***** STORED ROWS *****

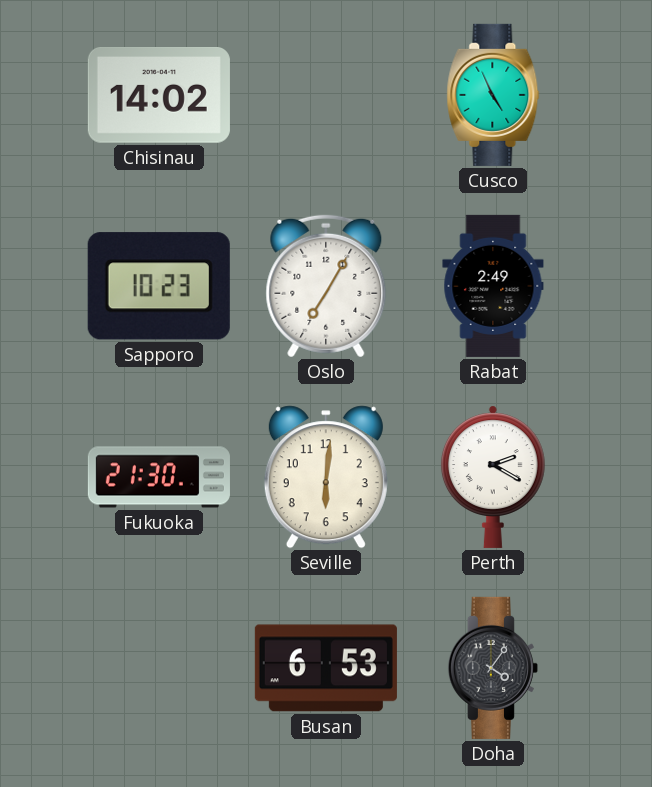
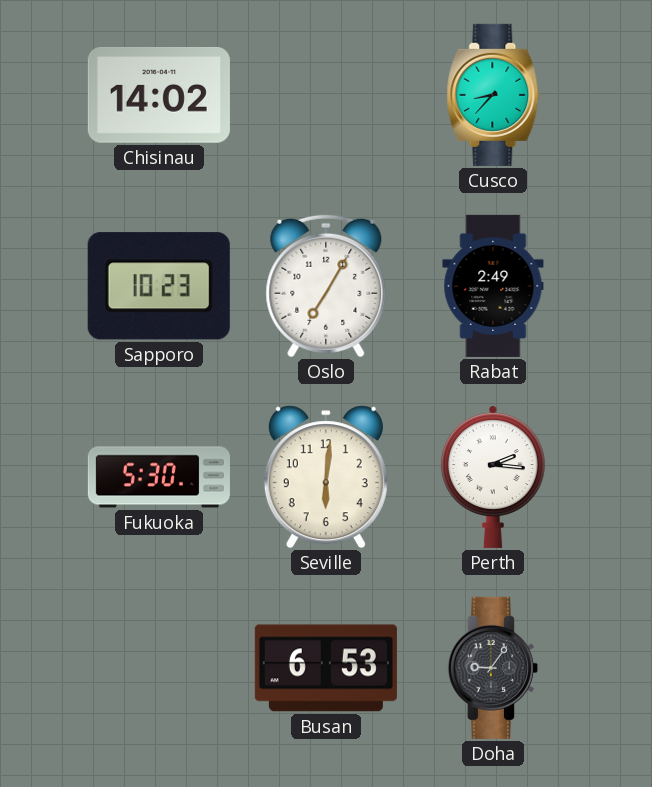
Cusco: 4:56 -> 8:37
Fukuoka: 21:30 -> 5:30
Perth: 2:20 -> 2:16
Doha: 4:06 -> 9:06
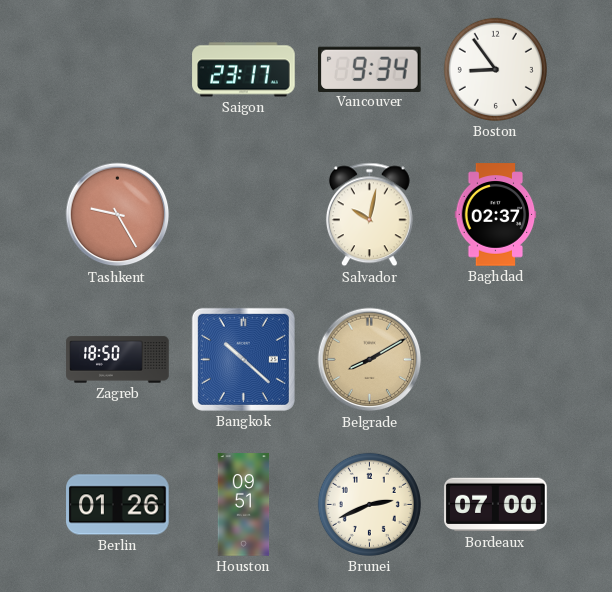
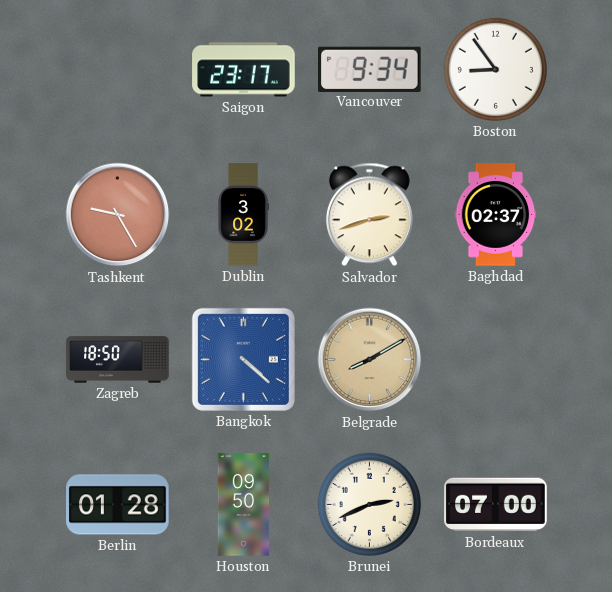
Dublin: none -> 3:02
Salvador: 10:02 -> 2:42
Bangkok: 10:22 -> 4:22
Berlin: 01:26 -> 01:28
Houston: 09:51 -> 09:50
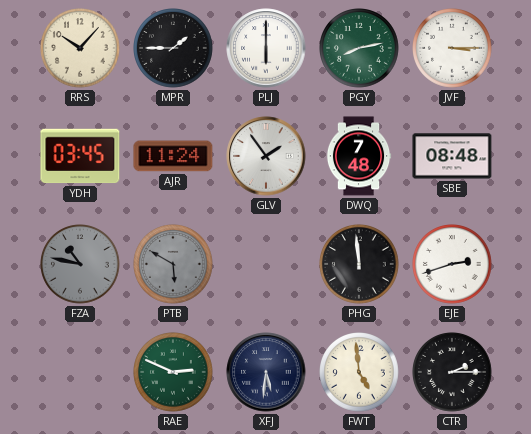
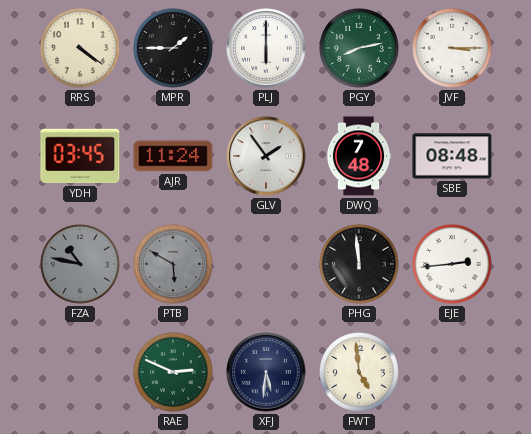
RRS: 10:07 -> 4:21
EJE: 2:42 -> 2:44
CTR: 2:15 -> none
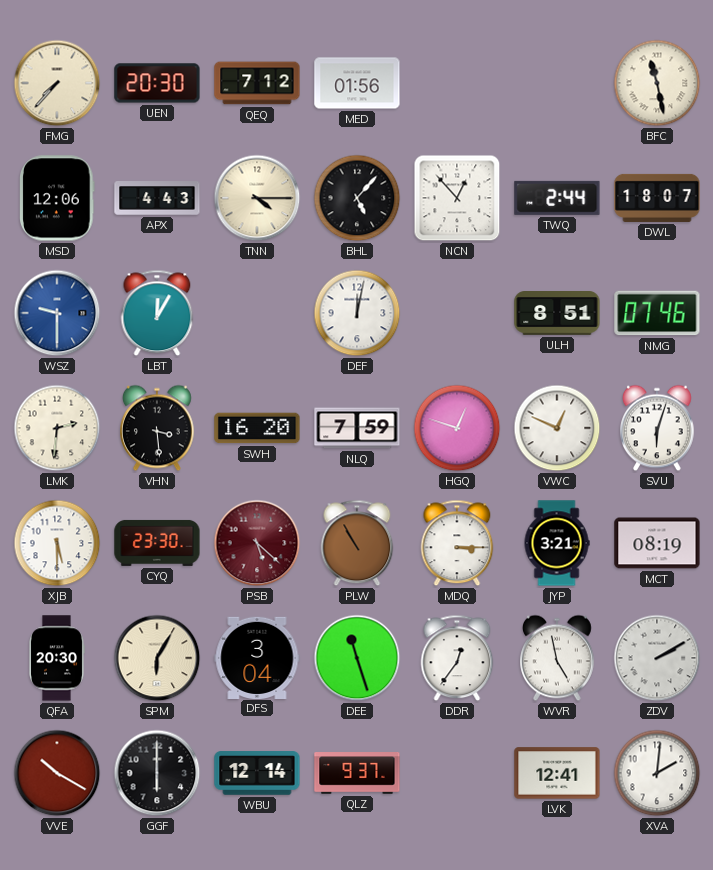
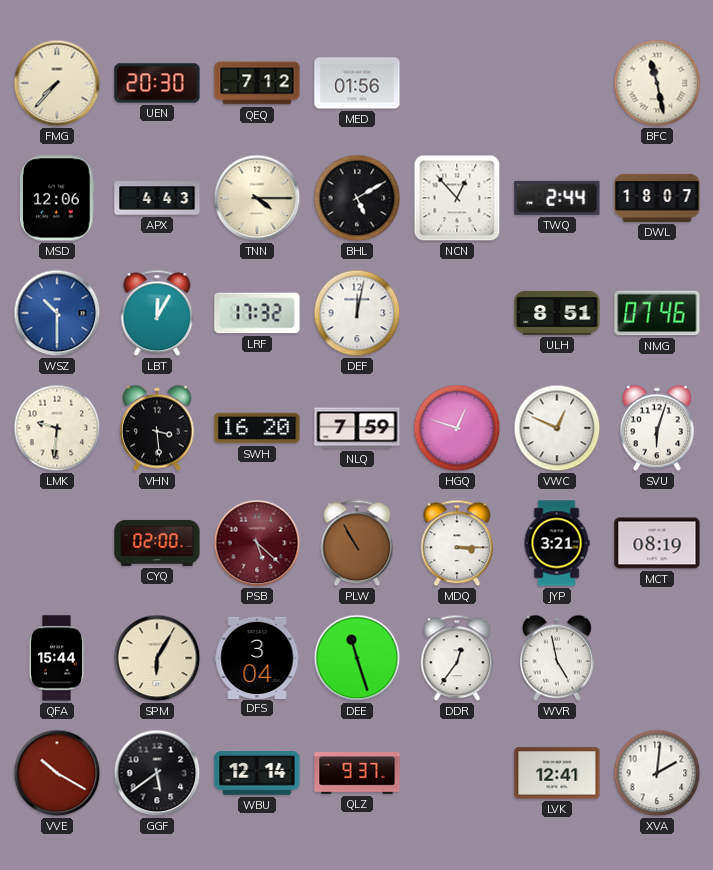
BHL: 5:07 -> 5:10
WSZ: 9:30 -> 10:30
LRF: none -> 17:32
LMK: 2:31 -> 9:31
XJB: 5:30 -> none
CYQ: 23:30 -> 02:00
QFA: 20:30 -> 15:44
ZDV: 2:10 -> none
GGF: 6:00 -> 5:39
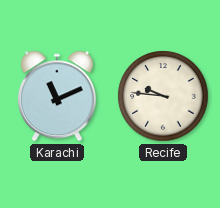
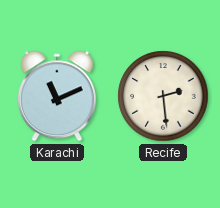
Recife: 9:46 -> 2:29
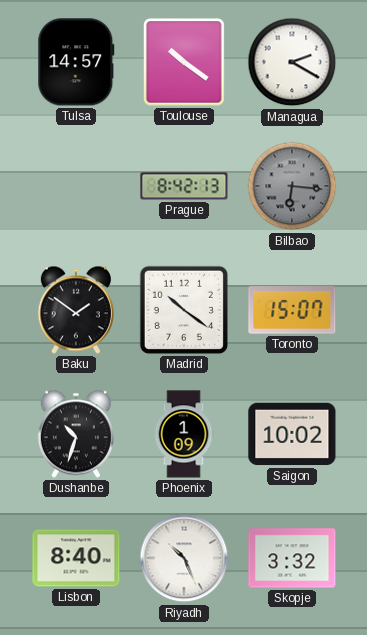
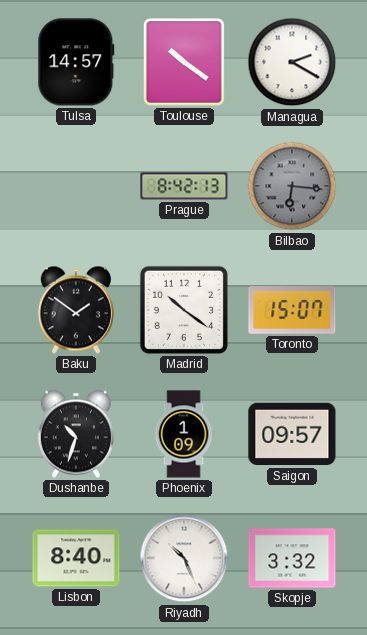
Saigon: 10:02 -> 09:57
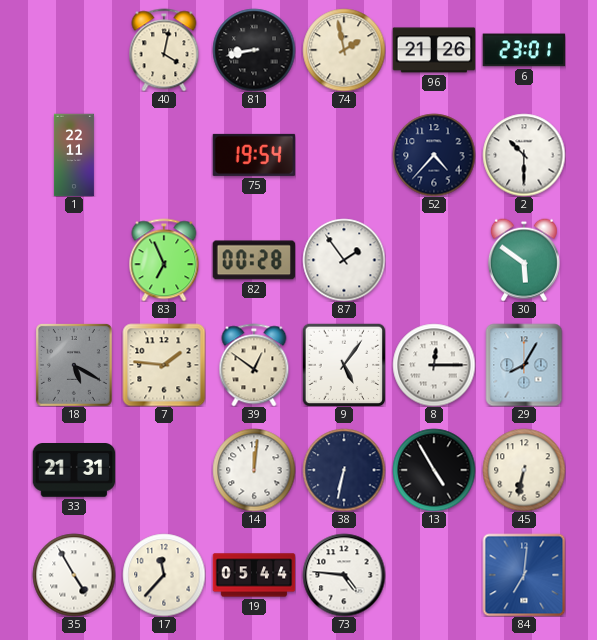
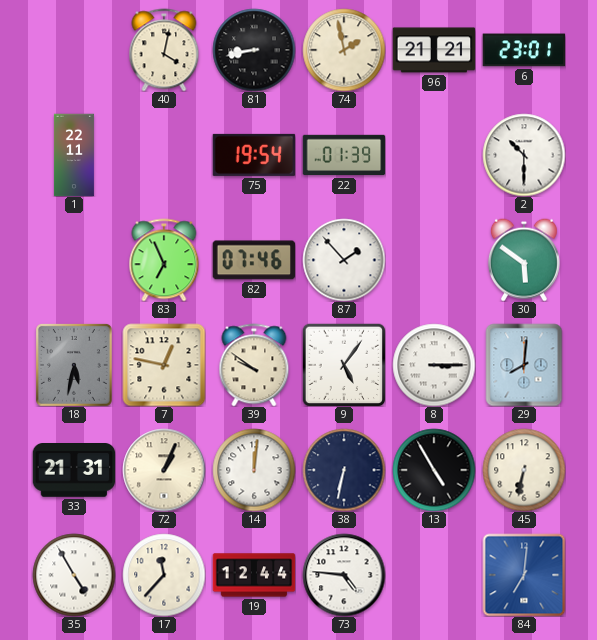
96: 21:26 -> 21:21
22: none -> 01:39
52: 4:37 -> none
82: 00:28 -> 07:46
87: 1:54 -> 1:53
18: 5:20 -> 5:32
7: 1:46 -> 12:47
39: 12:51 -> 9:51
8: 12:15 -> 3:15
29: 8:05 -> 8:01
72: none -> 1:04
19: 05:44 -> 12:44
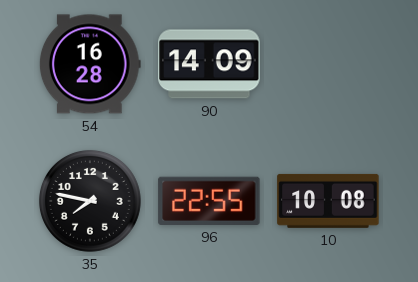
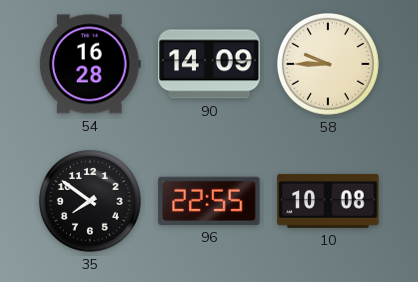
58: none -> 9:45
35: 7:47 -> 7:51
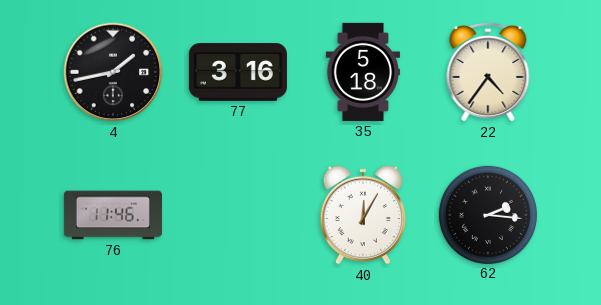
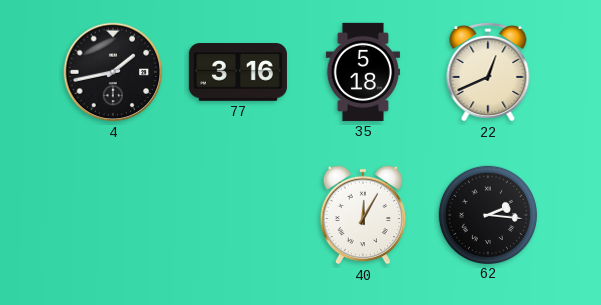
22: 4:36 -> 12:41
76: 11:46 -> none
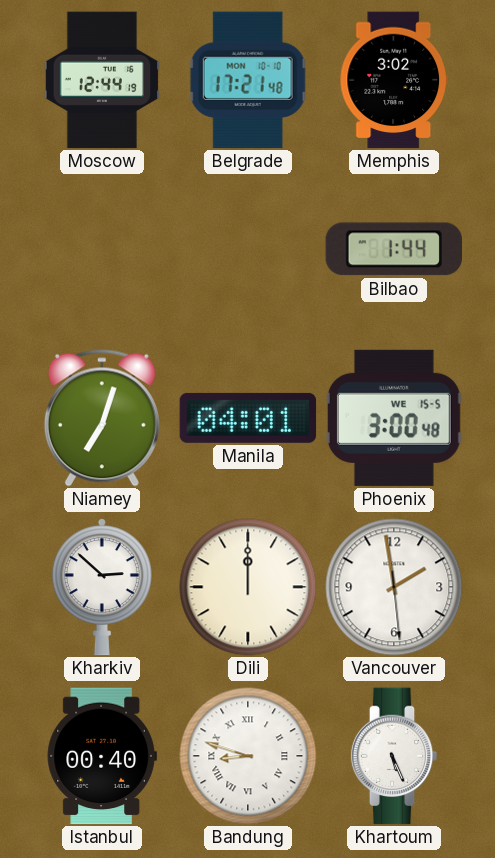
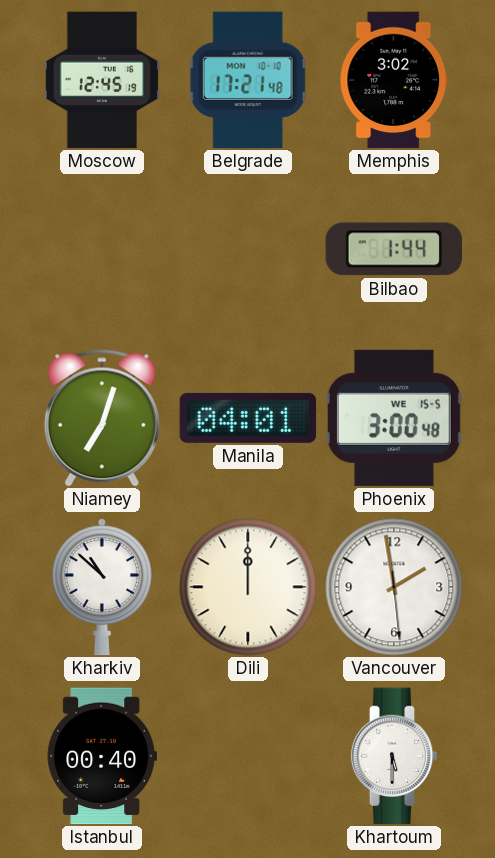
Moscow: 12:44 -> 12:45
Kharkiv: 2:52 -> 10:52
Bandung: 8:48 -> none
Khartoum: 5:26 -> 5:30
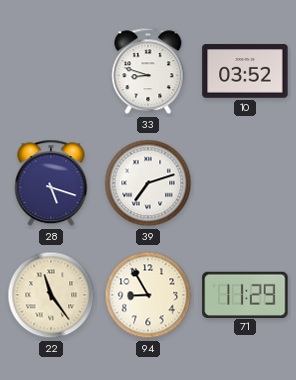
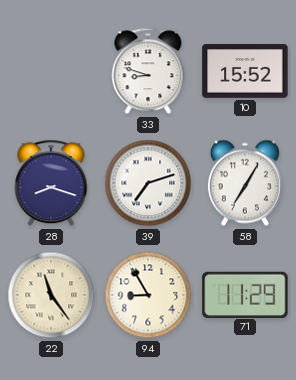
10: 03:52 -> 15:52
28: 5:18 -> 8:18
58: none -> 7:05
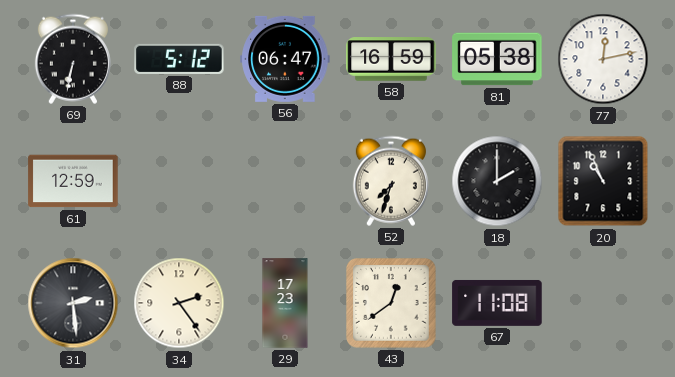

*****

*EXERCISE TASK*.
Rewrite the rows from the first one through the line "CTR: 2:15 -> none", putting "blank" wherever "none" appears and changing nothing else. Omit the pictures.

*REPLY TO THE TASK*.
Cusco: 4:56 -> 8:37
Fukuoka: 21:30 -> 5:30
Perth: 2:20 -> 2:16
Doha: 4:06 -> 9:06
Dublin: blank -> 3:02
Salvador: 10:02 -> 2:42
Bangkok: 10:22 -> 4:22
Berlin: 01:26 -> 01:28
Houston: 09:51 -> 09:50
RRS: 10:07 -> 4:21
EJE: 2:42 -> 2:44
CTR: 2:15 -> blank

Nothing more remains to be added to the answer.